Required action
If a line below contains the string "What", return that line.

(Pixel coordinate object listings)
====================

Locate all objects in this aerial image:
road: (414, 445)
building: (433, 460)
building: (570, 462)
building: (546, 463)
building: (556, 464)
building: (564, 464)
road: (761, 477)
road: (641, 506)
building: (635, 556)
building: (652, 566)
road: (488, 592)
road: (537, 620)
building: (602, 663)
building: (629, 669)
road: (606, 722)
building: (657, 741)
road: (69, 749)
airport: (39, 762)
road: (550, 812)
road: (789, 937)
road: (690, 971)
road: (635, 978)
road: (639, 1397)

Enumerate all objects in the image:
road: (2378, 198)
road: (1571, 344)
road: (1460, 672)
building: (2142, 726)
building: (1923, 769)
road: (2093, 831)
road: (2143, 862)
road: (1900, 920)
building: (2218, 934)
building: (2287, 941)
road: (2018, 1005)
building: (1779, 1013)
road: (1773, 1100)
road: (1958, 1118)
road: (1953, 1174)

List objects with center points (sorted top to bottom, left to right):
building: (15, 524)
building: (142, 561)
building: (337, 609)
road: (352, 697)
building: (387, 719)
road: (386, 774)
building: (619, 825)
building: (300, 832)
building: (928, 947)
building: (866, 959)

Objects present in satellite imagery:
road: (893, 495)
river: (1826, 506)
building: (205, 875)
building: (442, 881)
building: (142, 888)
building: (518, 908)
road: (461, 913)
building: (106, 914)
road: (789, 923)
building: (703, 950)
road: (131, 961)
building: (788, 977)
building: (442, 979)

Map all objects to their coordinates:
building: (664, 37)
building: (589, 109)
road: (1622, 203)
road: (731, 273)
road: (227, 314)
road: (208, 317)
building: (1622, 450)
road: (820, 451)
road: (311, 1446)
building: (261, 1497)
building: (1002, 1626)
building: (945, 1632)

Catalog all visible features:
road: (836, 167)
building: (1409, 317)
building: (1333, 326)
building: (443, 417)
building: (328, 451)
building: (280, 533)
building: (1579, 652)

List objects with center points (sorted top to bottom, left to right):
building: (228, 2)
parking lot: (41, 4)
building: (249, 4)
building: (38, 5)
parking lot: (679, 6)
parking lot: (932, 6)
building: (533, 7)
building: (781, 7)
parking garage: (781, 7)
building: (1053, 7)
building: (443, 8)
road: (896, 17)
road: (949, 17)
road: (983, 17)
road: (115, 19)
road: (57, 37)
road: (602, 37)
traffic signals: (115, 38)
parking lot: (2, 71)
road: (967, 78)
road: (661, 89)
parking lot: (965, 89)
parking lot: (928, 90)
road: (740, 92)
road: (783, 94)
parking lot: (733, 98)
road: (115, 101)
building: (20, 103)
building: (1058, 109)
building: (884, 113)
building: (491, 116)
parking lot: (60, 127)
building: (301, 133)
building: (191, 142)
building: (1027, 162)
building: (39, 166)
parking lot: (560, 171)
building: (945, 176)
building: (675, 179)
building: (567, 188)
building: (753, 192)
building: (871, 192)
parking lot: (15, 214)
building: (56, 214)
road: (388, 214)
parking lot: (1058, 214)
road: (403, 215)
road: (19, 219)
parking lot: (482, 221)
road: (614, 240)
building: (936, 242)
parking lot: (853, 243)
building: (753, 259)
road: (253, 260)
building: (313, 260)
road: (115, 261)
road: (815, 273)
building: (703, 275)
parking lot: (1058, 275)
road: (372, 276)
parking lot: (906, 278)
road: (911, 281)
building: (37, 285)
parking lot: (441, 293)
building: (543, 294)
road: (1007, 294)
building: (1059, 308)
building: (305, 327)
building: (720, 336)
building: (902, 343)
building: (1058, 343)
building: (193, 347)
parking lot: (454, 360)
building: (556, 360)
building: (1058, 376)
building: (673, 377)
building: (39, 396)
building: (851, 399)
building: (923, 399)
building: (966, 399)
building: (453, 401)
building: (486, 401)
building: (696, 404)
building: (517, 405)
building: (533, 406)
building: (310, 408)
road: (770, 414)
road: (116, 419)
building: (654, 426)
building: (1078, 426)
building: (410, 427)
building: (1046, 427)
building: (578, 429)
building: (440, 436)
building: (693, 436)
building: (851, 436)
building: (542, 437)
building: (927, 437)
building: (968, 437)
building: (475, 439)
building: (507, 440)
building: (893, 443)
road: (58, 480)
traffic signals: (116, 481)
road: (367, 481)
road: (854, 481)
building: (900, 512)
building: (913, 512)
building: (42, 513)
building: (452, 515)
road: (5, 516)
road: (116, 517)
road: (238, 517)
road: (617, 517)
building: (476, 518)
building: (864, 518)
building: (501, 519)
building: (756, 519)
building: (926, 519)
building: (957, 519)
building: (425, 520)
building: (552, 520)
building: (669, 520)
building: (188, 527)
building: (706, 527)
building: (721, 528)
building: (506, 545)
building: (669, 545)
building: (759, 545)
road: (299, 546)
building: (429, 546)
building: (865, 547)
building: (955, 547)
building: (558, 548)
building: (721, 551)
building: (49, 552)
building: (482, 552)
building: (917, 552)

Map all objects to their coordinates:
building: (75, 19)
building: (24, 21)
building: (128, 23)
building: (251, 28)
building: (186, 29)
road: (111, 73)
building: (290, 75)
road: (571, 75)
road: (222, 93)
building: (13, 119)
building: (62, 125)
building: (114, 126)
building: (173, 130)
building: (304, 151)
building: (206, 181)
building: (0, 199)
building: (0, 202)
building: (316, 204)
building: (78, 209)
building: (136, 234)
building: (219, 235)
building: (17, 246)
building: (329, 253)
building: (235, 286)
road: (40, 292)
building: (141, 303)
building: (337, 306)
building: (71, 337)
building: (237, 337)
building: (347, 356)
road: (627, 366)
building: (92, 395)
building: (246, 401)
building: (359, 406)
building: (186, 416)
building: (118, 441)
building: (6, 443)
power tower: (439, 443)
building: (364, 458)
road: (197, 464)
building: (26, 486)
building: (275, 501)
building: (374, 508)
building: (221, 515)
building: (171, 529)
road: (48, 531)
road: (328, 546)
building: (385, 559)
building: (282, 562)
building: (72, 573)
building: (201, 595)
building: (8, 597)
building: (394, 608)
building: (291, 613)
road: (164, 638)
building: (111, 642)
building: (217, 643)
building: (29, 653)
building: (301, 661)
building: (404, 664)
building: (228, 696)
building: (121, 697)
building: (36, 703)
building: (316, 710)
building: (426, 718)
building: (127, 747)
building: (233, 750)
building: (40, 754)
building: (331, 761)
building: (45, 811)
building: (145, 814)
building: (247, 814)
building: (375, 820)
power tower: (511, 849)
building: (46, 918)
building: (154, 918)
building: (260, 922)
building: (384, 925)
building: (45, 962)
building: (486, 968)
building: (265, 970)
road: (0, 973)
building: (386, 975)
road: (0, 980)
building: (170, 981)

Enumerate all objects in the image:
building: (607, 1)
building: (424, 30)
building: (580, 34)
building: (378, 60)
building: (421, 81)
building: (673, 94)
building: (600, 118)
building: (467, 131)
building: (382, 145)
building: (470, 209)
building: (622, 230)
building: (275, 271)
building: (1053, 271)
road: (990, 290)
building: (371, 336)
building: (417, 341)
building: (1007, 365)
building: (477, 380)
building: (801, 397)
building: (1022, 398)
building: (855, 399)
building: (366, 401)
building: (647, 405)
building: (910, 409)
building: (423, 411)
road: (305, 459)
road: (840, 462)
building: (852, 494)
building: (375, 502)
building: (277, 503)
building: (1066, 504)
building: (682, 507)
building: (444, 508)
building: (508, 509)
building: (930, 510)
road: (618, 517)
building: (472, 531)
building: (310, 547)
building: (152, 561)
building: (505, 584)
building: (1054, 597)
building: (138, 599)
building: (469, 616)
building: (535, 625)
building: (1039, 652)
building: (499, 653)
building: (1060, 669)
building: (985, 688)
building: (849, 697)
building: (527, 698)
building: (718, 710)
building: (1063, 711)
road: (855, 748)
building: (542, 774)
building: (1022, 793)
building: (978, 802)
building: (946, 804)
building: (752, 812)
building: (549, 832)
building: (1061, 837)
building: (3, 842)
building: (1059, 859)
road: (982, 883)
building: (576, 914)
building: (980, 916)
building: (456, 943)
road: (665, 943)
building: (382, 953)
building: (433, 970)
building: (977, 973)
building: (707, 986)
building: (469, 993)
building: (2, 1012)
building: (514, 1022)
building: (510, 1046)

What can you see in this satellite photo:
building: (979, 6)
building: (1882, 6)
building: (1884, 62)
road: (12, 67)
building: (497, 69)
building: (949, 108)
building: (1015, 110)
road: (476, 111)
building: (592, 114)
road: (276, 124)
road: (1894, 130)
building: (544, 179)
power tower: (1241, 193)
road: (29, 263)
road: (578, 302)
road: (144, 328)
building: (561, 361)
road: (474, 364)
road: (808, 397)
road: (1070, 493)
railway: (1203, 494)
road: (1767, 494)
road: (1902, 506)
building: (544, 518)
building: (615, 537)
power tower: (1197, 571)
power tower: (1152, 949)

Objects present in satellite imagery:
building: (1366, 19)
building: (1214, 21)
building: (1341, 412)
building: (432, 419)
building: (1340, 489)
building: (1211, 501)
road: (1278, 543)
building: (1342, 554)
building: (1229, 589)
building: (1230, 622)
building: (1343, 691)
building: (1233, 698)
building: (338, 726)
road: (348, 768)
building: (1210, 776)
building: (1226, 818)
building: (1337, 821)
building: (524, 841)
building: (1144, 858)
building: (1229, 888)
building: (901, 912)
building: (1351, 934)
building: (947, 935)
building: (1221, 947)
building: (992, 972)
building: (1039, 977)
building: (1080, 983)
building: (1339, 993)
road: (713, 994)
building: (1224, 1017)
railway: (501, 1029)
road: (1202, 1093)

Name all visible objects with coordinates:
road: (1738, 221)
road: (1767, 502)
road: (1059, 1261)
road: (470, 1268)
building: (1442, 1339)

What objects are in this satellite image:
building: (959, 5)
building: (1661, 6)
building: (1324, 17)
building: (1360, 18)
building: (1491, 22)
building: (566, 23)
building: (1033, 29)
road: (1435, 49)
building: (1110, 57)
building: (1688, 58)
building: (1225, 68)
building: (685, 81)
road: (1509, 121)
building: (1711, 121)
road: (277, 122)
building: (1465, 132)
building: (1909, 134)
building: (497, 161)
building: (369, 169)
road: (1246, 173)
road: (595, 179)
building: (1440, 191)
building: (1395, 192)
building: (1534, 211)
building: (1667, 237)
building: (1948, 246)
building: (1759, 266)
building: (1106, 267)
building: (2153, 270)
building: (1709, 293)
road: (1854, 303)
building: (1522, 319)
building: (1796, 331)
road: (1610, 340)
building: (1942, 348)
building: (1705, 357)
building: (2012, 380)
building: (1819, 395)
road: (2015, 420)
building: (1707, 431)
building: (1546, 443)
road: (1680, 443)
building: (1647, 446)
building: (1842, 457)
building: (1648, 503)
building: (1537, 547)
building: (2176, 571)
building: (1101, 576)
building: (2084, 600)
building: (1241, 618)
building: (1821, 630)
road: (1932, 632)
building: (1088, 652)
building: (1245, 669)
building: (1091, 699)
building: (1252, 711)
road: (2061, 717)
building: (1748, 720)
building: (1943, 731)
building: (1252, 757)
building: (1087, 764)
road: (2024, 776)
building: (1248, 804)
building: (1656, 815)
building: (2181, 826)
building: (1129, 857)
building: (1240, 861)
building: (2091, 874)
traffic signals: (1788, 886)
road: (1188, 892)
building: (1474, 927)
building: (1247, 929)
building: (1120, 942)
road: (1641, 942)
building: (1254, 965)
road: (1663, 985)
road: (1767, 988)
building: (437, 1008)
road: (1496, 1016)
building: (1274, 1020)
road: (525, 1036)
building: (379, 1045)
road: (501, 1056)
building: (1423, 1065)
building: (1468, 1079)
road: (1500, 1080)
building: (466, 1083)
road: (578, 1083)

====================

Exercise response
What can you see in this satellite photo:
What objects are in this satellite image:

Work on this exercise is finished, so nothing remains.